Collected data
┏━━

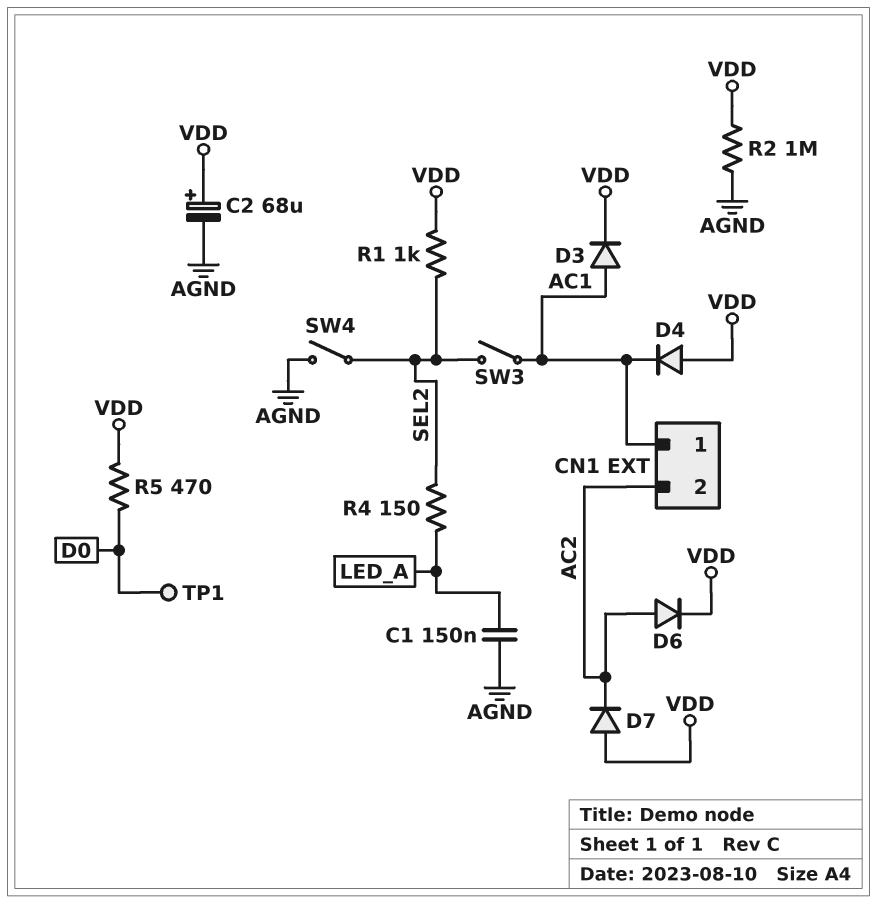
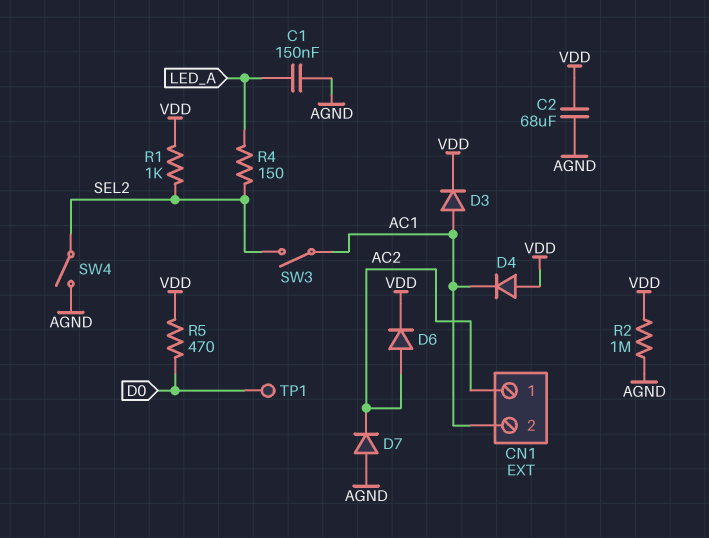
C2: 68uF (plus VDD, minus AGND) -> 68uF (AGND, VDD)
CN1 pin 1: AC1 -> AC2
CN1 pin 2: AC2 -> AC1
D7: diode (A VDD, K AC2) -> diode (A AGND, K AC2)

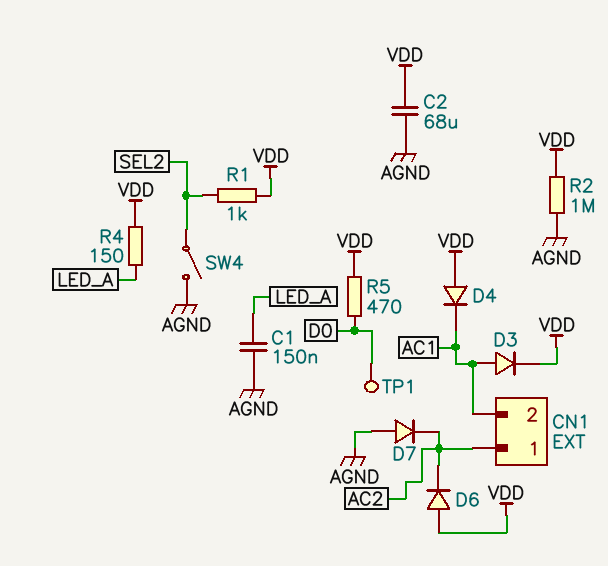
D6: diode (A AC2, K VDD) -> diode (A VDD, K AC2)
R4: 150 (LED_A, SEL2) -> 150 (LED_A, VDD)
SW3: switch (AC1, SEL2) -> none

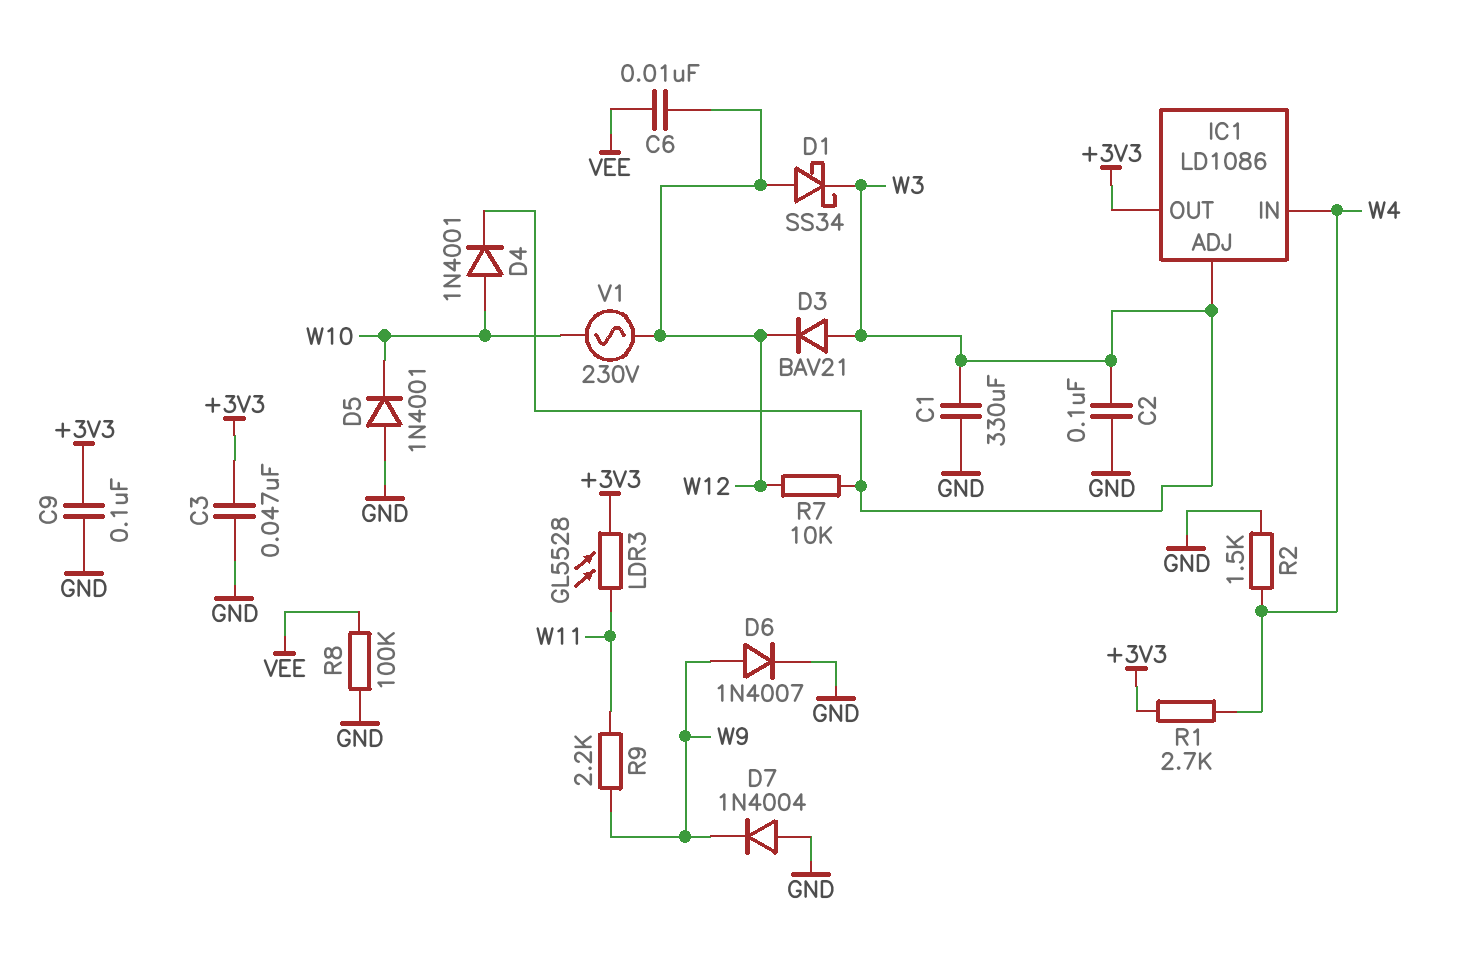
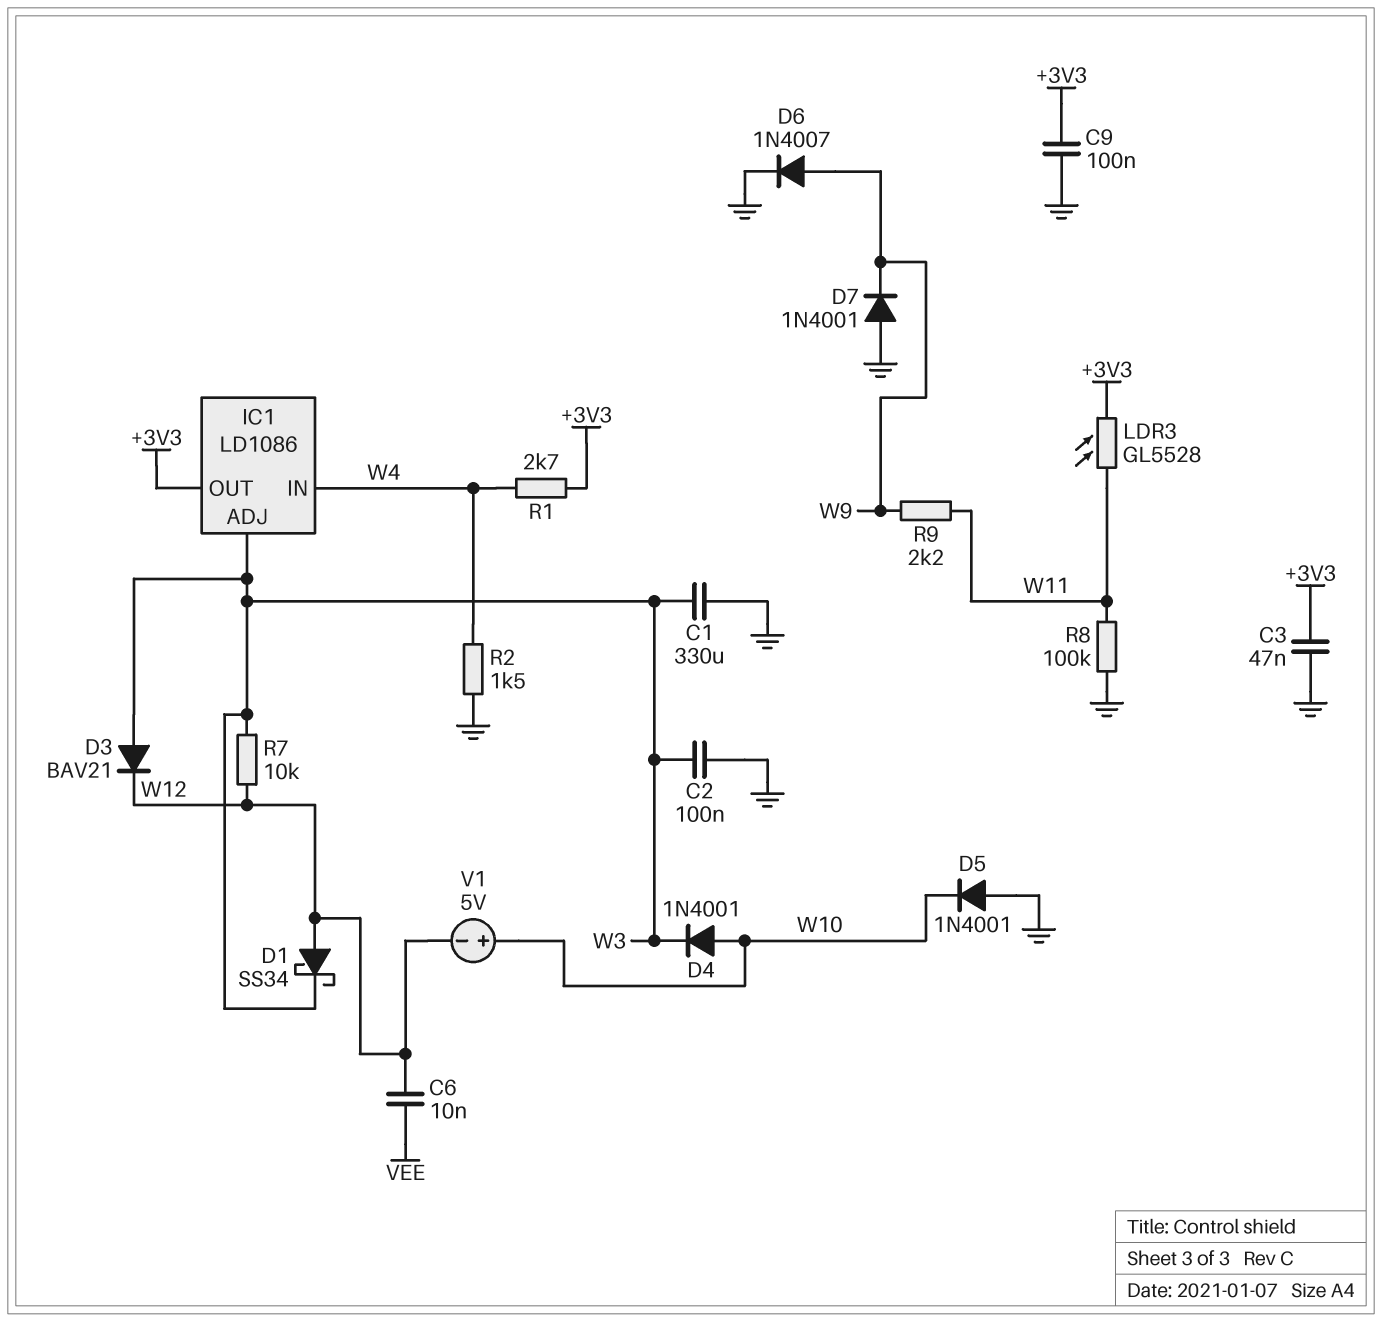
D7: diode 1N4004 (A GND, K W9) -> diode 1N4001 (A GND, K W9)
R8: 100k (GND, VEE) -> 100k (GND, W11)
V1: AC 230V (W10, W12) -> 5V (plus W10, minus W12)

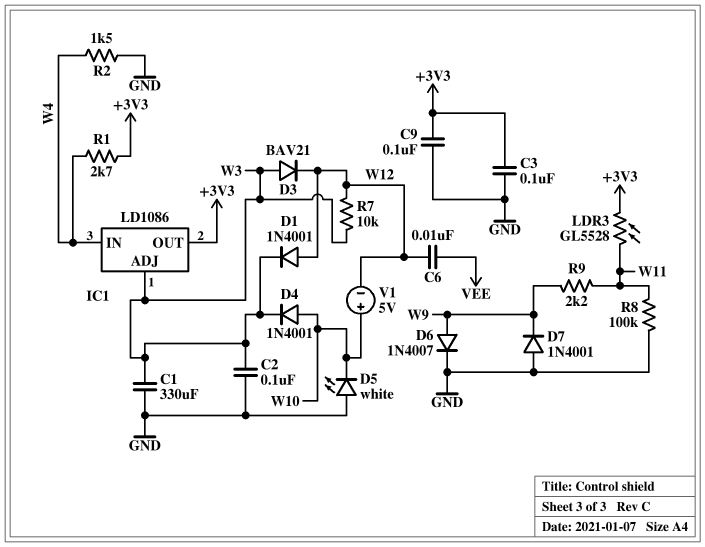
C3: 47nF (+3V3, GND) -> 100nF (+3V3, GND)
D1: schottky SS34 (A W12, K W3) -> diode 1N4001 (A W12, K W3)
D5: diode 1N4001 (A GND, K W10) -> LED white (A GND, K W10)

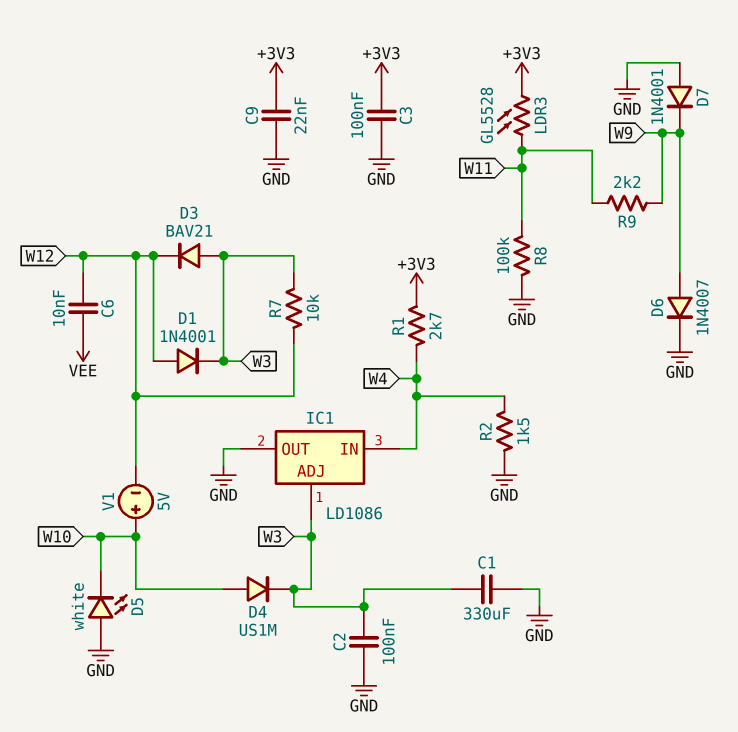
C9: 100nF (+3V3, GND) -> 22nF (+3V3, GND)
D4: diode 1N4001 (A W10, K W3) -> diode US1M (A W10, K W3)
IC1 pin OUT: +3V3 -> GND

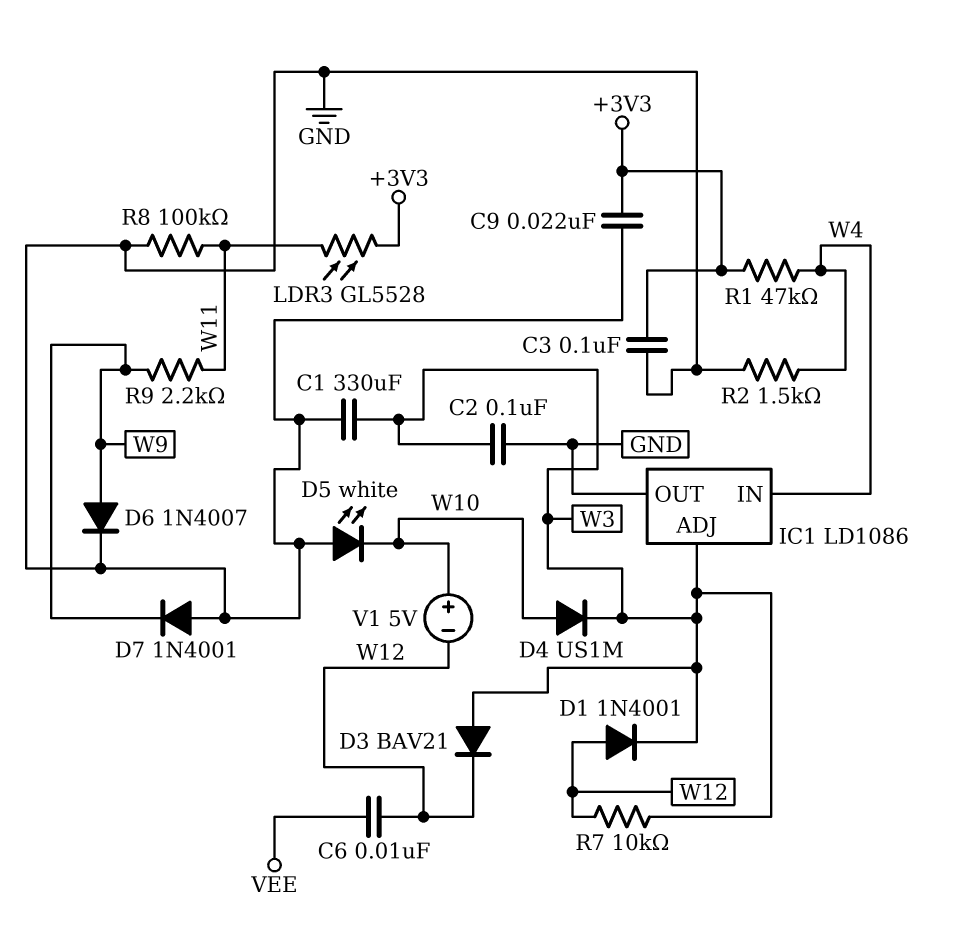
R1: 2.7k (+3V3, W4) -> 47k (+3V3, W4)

┗━━

Leave out all pictures and output each line exactly, from the top of the records through the line that holds "R8: 100k (GND, VEE) -> 100k (GND, W11)".

C2: 68uF (plus VDD, minus AGND) -> 68uF (AGND, VDD)
CN1 pin 1: AC1 -> AC2
CN1 pin 2: AC2 -> AC1
D7: diode (A VDD, K AC2) -> diode (A AGND, K AC2)

D6: diode (A AC2, K VDD) -> diode (A VDD, K AC2)
R4: 150 (LED_A, SEL2) -> 150 (LED_A, VDD)
SW3: switch (AC1, SEL2) -> none

D7: diode 1N4004 (A GND, K W9) -> diode 1N4001 (A GND, K W9)
R8: 100k (GND, VEE) -> 100k (GND, W11)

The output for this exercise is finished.